Source information: Begin
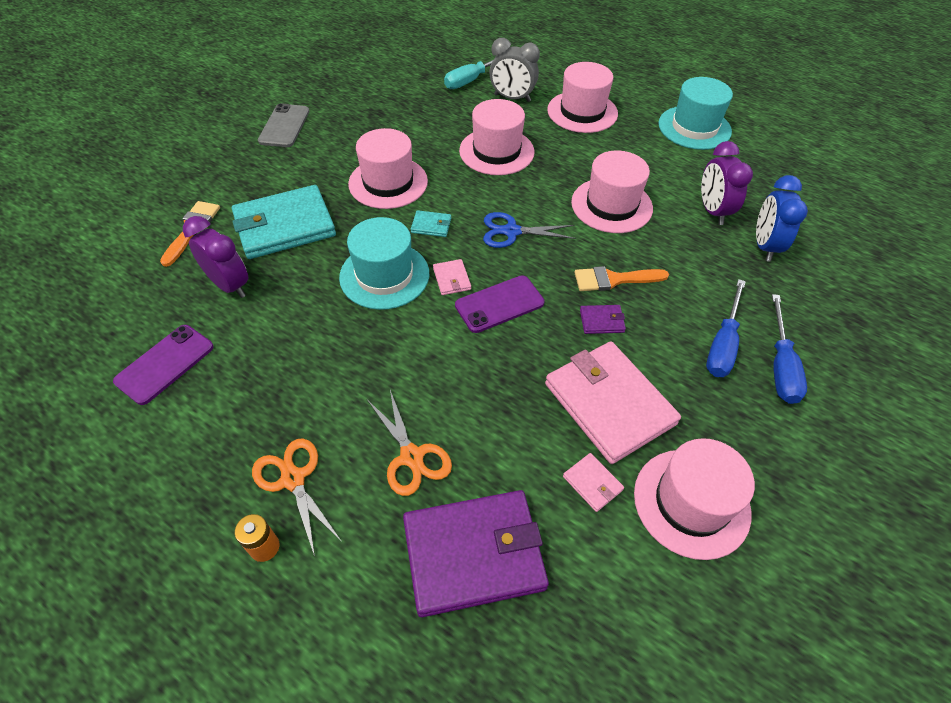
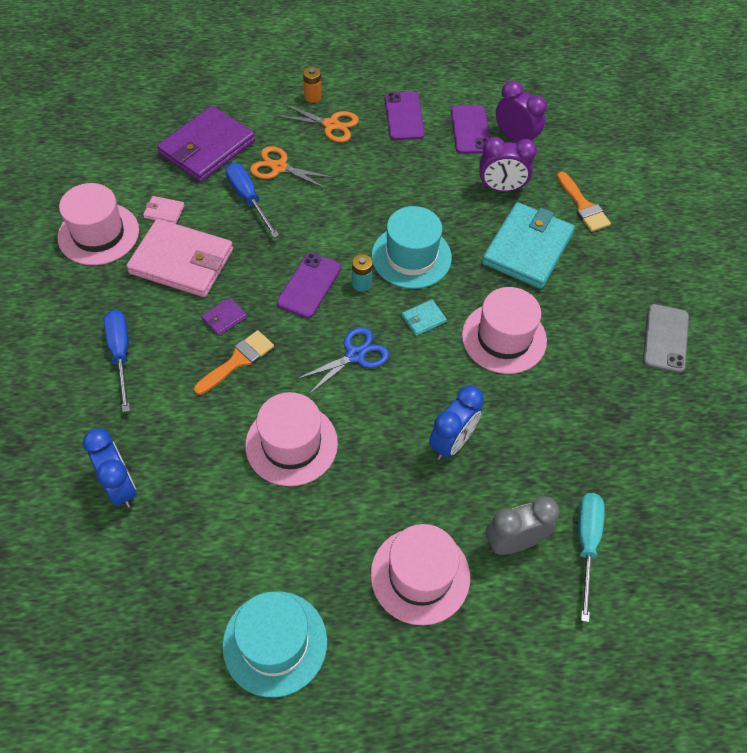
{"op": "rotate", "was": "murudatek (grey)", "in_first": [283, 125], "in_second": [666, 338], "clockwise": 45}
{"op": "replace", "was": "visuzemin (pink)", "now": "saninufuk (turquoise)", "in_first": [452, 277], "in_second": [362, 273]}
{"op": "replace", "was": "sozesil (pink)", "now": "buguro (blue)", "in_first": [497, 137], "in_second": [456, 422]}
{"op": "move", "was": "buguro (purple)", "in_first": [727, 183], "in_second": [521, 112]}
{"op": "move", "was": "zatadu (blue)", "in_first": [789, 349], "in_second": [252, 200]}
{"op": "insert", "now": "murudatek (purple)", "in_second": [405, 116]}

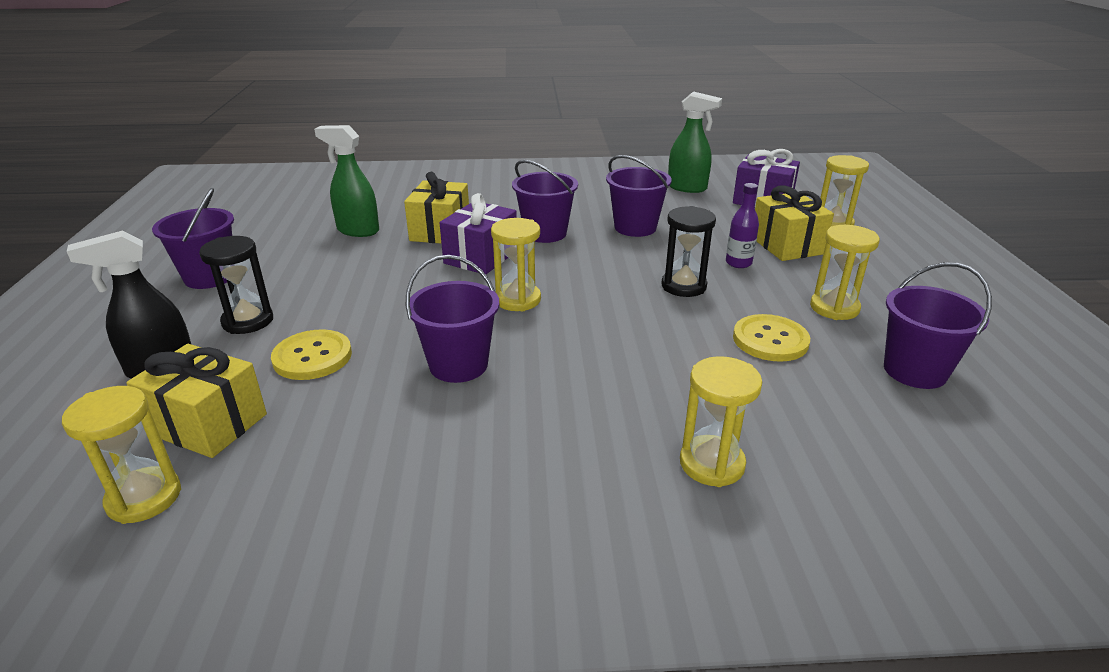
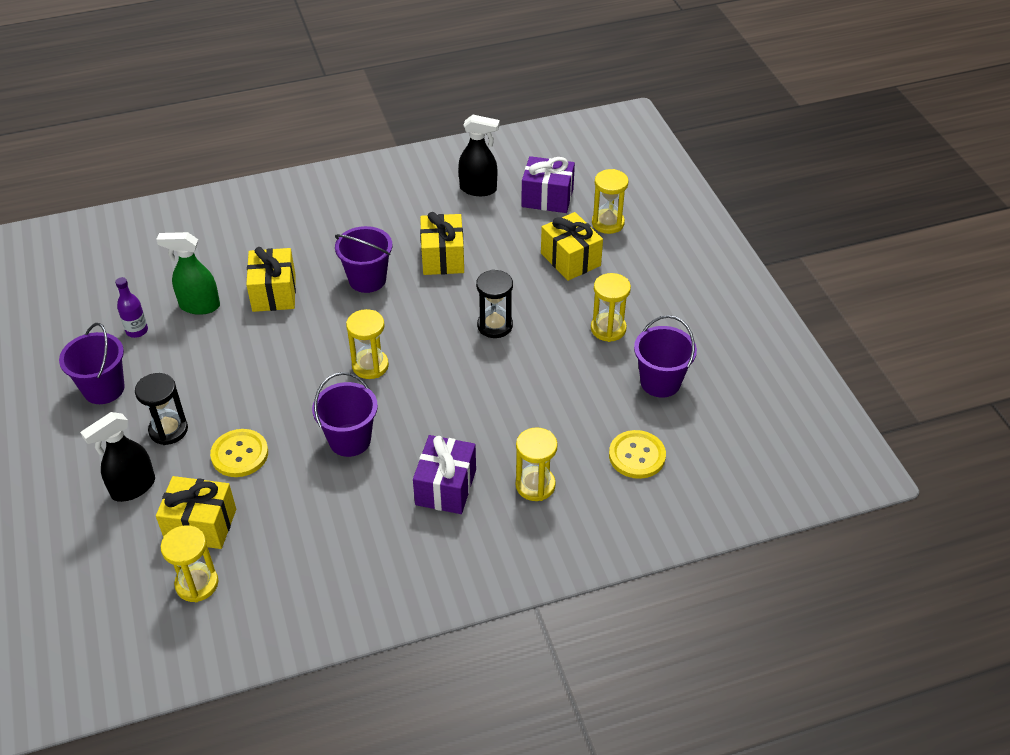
{"op": "move", "was": "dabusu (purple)", "in_first": [478, 233], "in_second": [444, 474]}
{"op": "replace", "was": "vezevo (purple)", "now": "dabusu (yellow)", "in_first": [639, 196], "in_second": [442, 243]}
{"op": "recolor", "was": "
Source information: End
→ Task directions: What is needed is an exact printout of all the entries, without the pictures.

→ Task response:
{"op": "rotate", "was": "murudatek (grey)", "in_first": [283, 125], "in_second": [666, 338], "clockwise": 45}
{"op": "replace", "was": "visuzemin (pink)", "now": "saninufuk (turquoise)", "in_first": [452, 277], "in_second": [362, 273]}
{"op": "replace", "was": "sozesil (pink)", "now": "buguro (blue)", "in_first": [497, 137], "in_second": [456, 422]}
{"op": "move", "was": "buguro (purple)", "in_first": [727, 183], "in_second": [521, 112]}
{"op": "move", "was": "zatadu (blue)", "in_first": [789, 349], "in_second": [252, 200]}
{"op": "insert", "now": "murudatek (purple)", "in_second": [405, 116]}

{"op": "move", "was": "dabusu (purple)", "in_first": [478, 233], "in_second": [444, 474]}
{"op": "replace", "was": "vezevo (purple)", "now": "dabusu (yellow)", "in_first": [639, 196], "in_second": [442, 243]}
{"op": "recolor", "was": "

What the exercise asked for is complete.